Items from a data source:
__________

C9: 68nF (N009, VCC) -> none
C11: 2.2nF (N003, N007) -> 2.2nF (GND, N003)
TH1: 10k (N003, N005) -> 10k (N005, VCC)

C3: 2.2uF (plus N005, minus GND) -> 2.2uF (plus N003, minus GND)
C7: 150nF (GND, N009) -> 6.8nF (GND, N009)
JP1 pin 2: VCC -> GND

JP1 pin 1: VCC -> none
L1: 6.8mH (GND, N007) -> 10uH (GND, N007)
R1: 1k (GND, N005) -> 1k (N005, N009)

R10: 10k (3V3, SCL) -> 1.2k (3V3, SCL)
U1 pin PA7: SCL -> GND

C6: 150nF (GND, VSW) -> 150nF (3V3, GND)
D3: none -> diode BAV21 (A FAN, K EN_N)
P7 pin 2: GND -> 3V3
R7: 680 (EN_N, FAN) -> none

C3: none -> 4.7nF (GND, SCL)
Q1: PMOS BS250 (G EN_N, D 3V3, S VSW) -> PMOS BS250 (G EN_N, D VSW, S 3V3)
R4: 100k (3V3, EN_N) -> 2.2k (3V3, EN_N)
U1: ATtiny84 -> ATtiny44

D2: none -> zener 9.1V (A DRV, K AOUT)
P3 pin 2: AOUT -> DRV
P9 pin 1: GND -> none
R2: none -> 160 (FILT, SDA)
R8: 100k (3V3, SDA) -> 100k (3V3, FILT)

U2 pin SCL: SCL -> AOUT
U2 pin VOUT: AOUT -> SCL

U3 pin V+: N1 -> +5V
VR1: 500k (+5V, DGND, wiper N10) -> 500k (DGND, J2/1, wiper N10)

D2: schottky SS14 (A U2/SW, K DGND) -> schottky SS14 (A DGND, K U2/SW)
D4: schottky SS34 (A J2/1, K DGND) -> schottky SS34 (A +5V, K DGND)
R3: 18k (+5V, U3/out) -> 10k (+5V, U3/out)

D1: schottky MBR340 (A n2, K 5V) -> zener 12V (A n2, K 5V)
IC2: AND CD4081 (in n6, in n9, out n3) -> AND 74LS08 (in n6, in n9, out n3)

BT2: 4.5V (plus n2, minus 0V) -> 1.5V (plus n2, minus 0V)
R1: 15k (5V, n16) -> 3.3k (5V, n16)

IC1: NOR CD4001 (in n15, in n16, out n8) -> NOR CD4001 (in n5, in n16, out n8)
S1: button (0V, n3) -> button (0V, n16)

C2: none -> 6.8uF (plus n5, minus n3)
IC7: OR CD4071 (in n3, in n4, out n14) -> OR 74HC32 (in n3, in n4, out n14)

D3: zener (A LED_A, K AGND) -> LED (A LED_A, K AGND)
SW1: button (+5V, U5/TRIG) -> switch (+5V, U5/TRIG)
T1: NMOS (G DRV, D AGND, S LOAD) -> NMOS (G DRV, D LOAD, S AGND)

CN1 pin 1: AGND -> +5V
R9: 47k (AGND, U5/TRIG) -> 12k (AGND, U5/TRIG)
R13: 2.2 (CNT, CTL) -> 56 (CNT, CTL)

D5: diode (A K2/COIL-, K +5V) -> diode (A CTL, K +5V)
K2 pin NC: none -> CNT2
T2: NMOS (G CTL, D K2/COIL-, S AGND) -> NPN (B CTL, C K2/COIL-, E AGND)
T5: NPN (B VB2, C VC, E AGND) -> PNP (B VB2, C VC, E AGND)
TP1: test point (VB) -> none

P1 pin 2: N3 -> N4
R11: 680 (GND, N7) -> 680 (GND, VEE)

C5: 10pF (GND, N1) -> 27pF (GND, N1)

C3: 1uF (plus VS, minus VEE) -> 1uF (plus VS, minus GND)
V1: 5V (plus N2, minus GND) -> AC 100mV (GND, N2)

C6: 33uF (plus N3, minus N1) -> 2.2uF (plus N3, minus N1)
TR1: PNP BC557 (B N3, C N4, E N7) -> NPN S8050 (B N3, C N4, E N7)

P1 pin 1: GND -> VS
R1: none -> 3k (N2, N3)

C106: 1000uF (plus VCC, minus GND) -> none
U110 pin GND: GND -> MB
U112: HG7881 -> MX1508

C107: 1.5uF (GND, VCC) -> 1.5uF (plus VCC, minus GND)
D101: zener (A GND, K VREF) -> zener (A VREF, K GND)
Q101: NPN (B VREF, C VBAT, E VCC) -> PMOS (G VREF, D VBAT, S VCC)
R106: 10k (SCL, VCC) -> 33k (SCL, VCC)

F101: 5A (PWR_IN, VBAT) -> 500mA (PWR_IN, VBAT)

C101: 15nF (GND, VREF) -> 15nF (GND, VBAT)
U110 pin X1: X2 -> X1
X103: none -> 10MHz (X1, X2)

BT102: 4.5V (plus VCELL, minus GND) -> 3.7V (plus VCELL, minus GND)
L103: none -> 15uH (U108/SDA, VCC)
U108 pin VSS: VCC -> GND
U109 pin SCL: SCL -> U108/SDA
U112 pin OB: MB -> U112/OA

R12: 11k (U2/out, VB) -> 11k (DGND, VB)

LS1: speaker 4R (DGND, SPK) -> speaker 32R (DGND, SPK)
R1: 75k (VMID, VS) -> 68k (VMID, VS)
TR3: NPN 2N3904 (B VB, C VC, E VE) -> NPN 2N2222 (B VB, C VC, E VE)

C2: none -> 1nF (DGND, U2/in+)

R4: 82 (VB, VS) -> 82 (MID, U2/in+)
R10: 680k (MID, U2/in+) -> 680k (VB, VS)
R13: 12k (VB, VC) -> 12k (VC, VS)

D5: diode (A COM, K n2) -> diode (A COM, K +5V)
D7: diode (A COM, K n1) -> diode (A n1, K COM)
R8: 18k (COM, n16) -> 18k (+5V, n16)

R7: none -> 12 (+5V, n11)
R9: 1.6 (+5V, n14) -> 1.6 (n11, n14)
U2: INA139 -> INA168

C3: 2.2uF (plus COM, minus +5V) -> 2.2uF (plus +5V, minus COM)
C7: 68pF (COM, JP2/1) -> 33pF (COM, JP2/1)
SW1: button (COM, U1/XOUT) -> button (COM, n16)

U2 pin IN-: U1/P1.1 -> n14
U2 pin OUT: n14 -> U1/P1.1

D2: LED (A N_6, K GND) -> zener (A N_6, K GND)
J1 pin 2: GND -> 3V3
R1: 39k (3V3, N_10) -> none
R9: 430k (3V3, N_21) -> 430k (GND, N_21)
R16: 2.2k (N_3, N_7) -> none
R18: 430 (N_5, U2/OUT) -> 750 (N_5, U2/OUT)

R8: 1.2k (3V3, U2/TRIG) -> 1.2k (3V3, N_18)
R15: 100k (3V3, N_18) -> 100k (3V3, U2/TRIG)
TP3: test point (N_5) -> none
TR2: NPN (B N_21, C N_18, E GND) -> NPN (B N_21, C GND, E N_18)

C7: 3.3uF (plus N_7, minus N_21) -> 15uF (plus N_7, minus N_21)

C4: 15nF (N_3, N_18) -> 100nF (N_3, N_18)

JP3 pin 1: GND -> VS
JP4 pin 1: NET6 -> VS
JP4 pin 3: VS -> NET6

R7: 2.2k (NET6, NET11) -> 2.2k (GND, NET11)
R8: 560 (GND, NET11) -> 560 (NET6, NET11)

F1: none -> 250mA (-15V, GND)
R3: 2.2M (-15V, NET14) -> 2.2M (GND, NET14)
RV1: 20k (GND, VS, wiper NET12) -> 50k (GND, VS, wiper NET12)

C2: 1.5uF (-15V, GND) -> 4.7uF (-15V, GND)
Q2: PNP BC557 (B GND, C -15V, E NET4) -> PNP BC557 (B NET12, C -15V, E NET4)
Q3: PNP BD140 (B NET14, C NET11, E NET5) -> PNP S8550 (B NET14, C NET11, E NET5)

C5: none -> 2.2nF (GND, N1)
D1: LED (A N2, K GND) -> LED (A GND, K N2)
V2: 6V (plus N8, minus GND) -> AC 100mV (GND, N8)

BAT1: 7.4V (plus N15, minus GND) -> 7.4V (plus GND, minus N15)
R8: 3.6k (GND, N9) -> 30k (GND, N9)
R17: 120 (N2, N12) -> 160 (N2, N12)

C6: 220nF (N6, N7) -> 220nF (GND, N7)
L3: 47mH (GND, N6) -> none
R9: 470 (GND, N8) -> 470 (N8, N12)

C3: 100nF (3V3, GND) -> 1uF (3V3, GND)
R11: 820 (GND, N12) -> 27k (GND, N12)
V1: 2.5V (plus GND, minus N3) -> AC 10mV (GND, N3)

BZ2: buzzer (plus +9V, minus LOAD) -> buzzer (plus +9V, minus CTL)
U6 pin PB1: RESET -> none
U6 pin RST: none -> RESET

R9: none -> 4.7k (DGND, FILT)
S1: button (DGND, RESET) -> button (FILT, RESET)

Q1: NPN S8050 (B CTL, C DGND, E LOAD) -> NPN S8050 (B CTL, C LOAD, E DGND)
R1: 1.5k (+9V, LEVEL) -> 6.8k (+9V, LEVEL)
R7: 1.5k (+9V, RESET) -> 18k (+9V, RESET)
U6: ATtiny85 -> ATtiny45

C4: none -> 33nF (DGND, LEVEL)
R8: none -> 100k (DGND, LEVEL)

__________

**WHAT YOU NEED TO DO:**
Please reply with an exact copy of the lines above, starting at the first and ending at the line that holds "C3: none -> 4.7nF (GND, SCL)".

**RESPONSE TO THIS EXERCISE:**
C9: 68nF (N009, VCC) -> none
C11: 2.2nF (N003, N007) -> 2.2nF (GND, N003)
TH1: 10k (N003, N005) -> 10k (N005, VCC)

C3: 2.2uF (plus N005, minus GND) -> 2.2uF (plus N003, minus GND)
C7: 150nF (GND, N009) -> 6.8nF (GND, N009)
JP1 pin 2: VCC -> GND

JP1 pin 1: VCC -> none
L1: 6.8mH (GND, N007) -> 10uH (GND, N007)
R1: 1k (GND, N005) -> 1k (N005, N009)

R10: 10k (3V3, SCL) -> 1.2k (3V3, SCL)
U1 pin PA7: SCL -> GND

C6: 150nF (GND, VSW) -> 150nF (3V3, GND)
D3: none -> diode BAV21 (A FAN, K EN_N)
P7 pin 2: GND -> 3V3
R7: 680 (EN_N, FAN) -> none

C3: none -> 4.7nF (GND, SCL)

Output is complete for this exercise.